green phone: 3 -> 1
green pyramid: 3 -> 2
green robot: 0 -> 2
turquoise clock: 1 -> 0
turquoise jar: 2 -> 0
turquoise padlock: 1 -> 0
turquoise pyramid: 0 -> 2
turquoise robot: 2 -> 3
* * *
Tally the lines above containing "pyramid"; give only the number.

* **Written reply**
2